(Beginning of Source data)

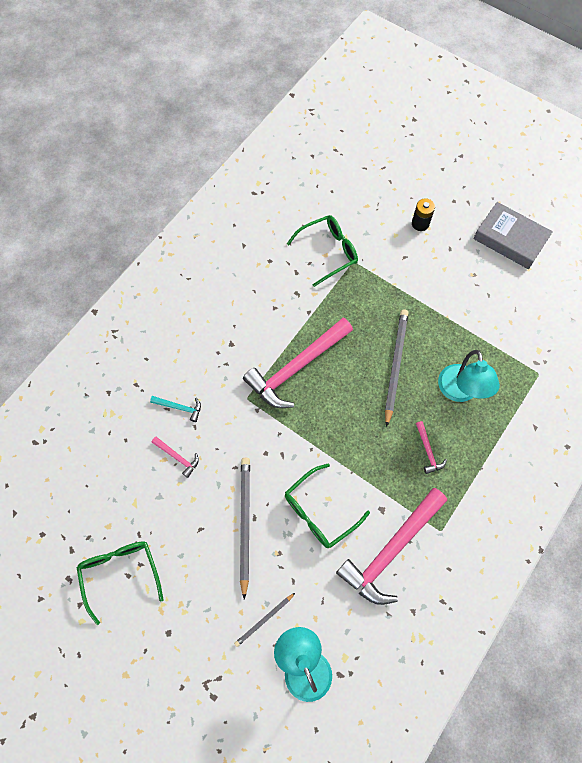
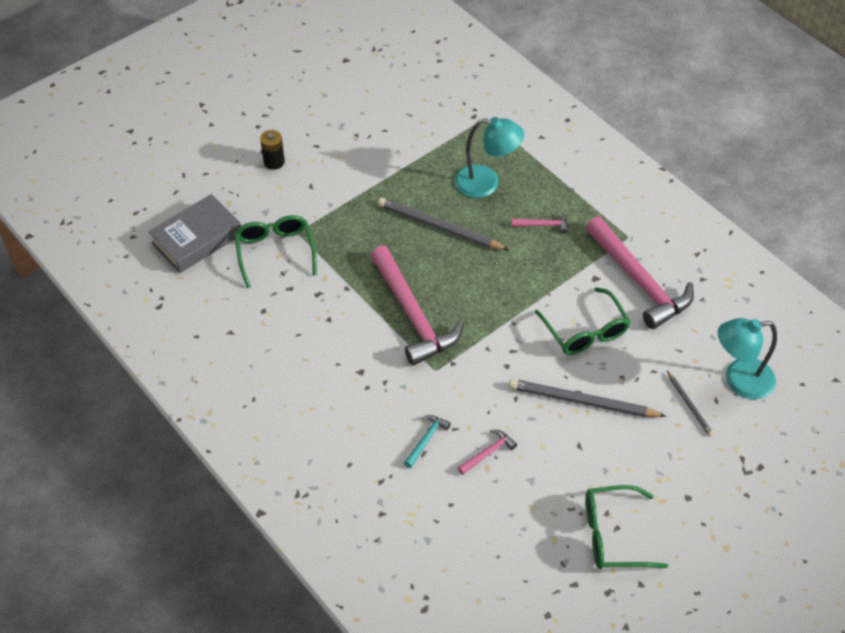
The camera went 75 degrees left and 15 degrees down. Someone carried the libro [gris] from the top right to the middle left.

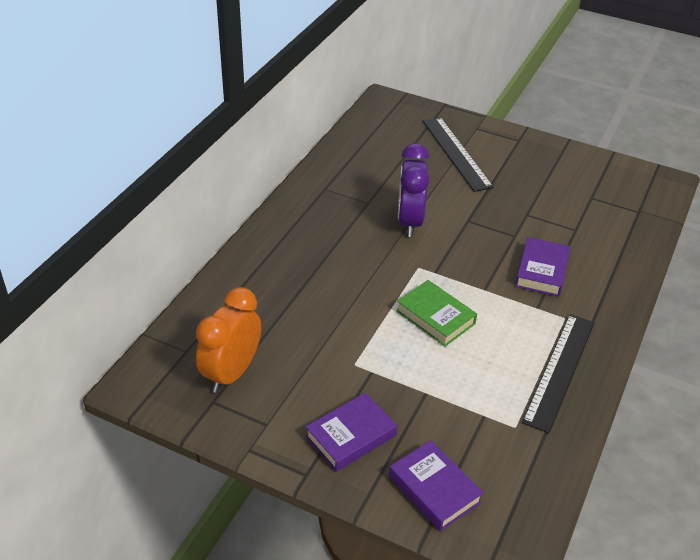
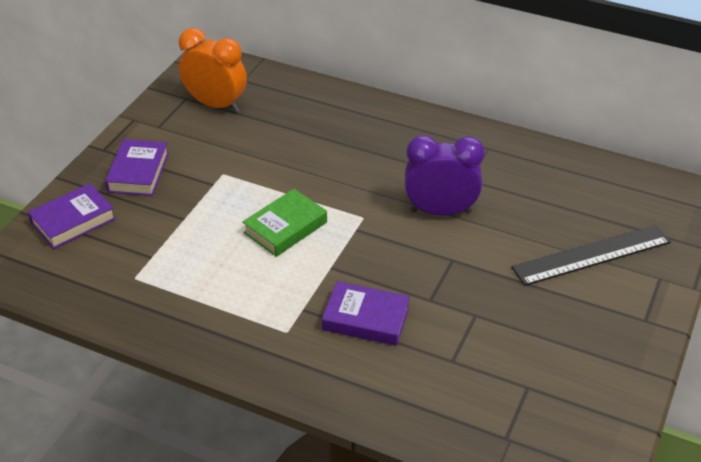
The camera went 90 degrees right and 0 degrees up. Someone rotated the libro [morado] (no. 1 from left in the first image) at the bottom centre by 45 degrees clockwise. Someone took away the regla [negro] (no. 2 from left) at the middle right.

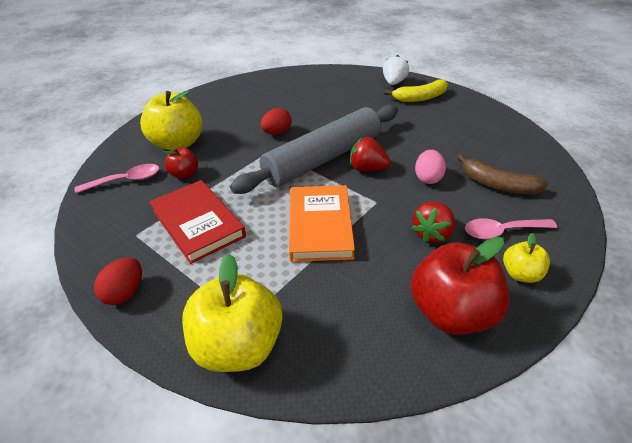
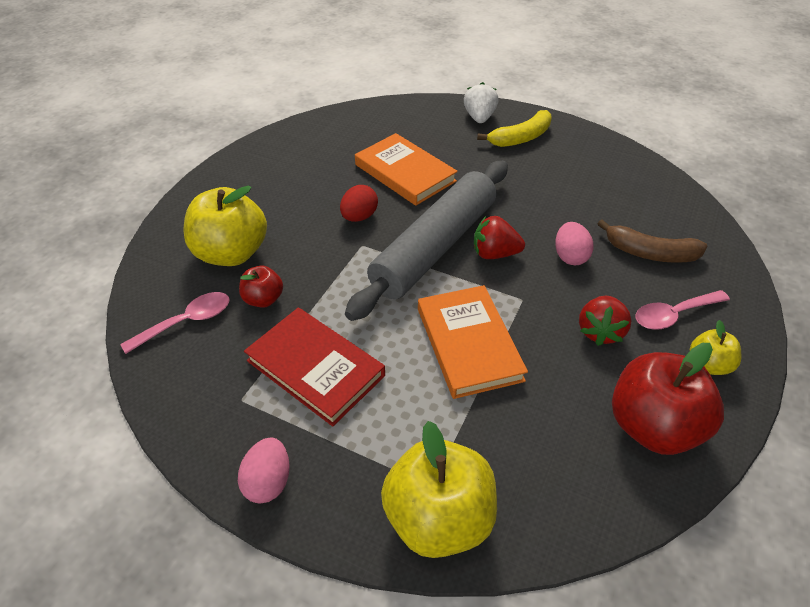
The camera went 15 degrees left and 5 degrees up. Someone repainted the huevo [rojo] (no. 1 from left) at the middle left, which became the huevo [rosa] (no. 1 from left) at the bottom left. Someone put down the libro [naranja] (no. 1 from left) at the top centre.

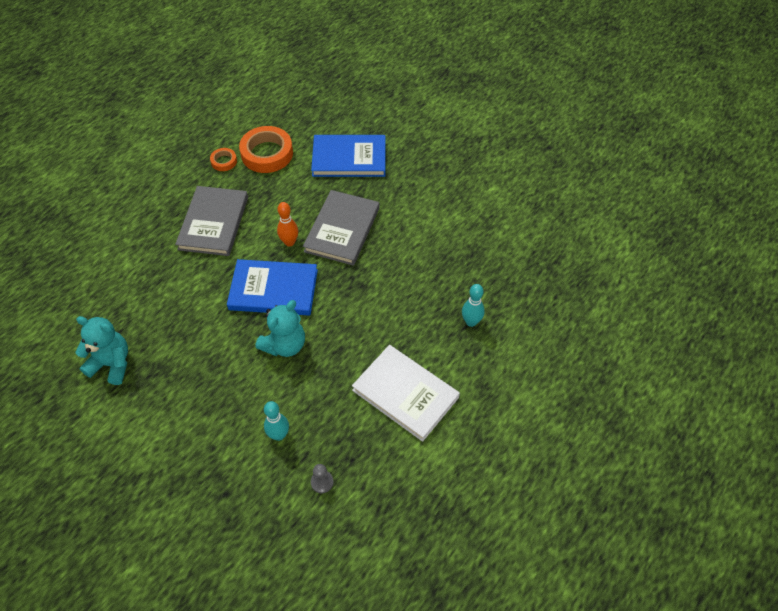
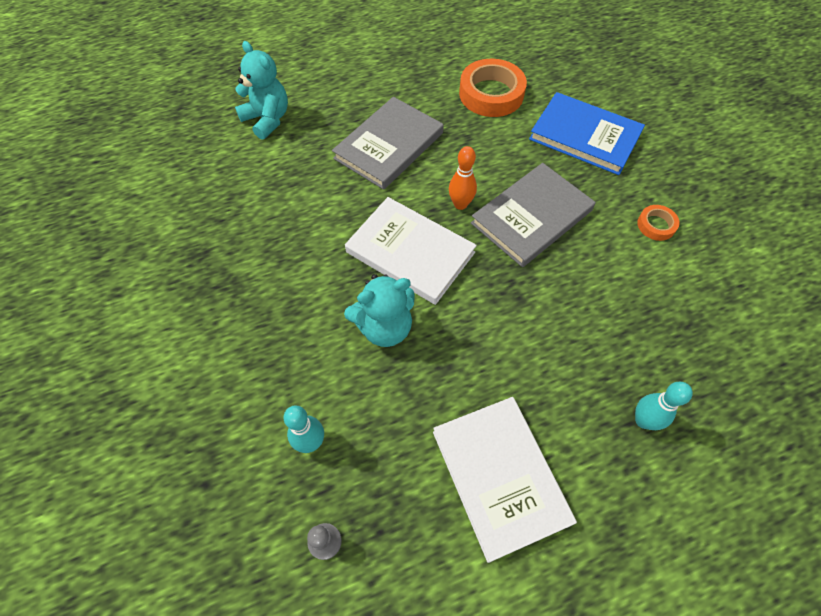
The camera went 30 degrees right and 5 degrees up. Someone carried the osito [turquesa] (no. 1 from left) from the middle left to the top left. Someone carried the cinta adhesiva [naranja] (no. 1 from left in the first image) from the top left to the middle right. Someone repainted the libro [azul] (no. 1 from left) at the centre, which became the libro [blanco] (no. 1 from left) at the centre.

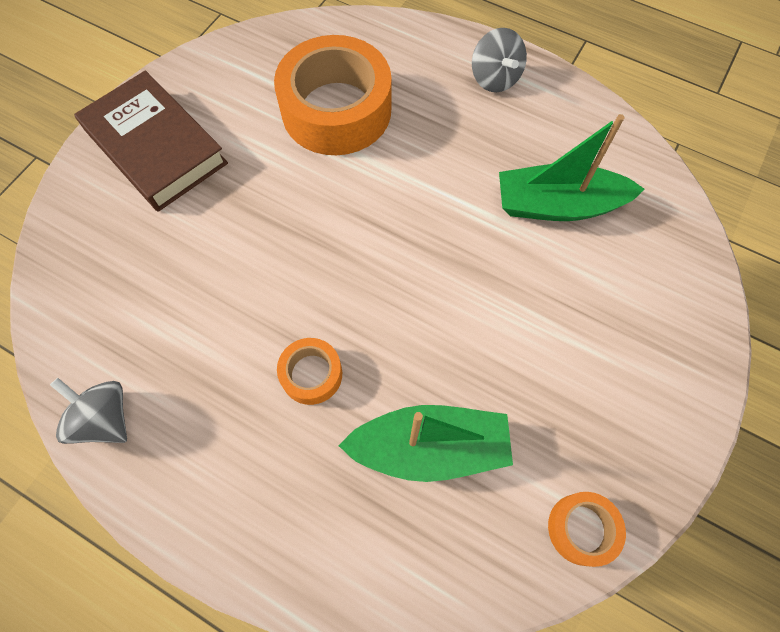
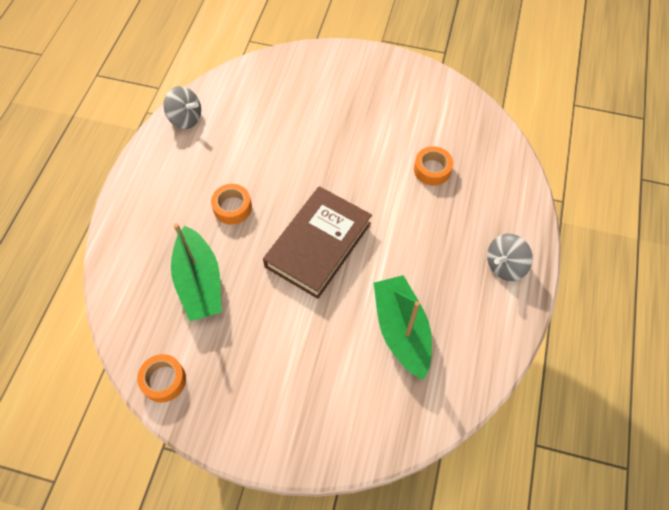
The camera went 75 degrees right and 5 degrees down. Someone rotated the peonza [gris] (no. 1 from left) at the middle left by 90 degrees clockwise. Someone carried the libro [marrón] from the top left to the centre. Someone scaled the cinta adhesiva [naranja] (no. 2 from left in the first image) at the top centre by 0.46.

(End of Source data)

### [Task statement]
Instructions for the copy: start at the first entry, stop after the line containing "The camera went 30", keep every line exact, and drop the pictures.

### [Result]
The camera went 75 degrees left and 15 degrees down. Someone carried the libro [gris] from the top right to the middle left.

The camera went 90 degrees right and 0 degrees up. Someone rotated the libro [morado] (no. 1 from left in the first image) at the bottom centre by 45 degrees clockwise. Someone took away the regla [negro] (no. 2 from left) at the middle right.

The camera went 15 degrees left and 5 degrees up. Someone repainted the huevo [rojo] (no. 1 from left) at the middle left, which became the huevo [rosa] (no. 1 from left) at the bottom left. Someone put down the libro [naranja] (no. 1 from left) at the top centre.

The camera went 30 degrees right and 5 degrees up. Someone carried the osito [turquesa] (no. 1 from left) from the middle left to the top left. Someone carried the cinta adhesiva [naranja] (no. 1 from left in the first image) from the top left to the middle right. Someone repainted the libro [azul] (no. 1 from left) at the centre, which became the libro [blanco] (no. 1 from left) at the centre.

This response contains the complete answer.